Exercise details
Across the whole listing, filter for the string "right" and copy every line that has it.

Extracted information
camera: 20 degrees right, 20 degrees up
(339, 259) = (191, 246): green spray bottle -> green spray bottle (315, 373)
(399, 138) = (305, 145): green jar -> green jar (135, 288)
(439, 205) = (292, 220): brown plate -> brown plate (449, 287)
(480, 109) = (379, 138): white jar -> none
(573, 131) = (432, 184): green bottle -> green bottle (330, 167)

--

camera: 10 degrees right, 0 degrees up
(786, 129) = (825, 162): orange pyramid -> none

Task response
camera: 20 degrees right, 20 degrees up
camera: 10 degrees right, 0 degrees up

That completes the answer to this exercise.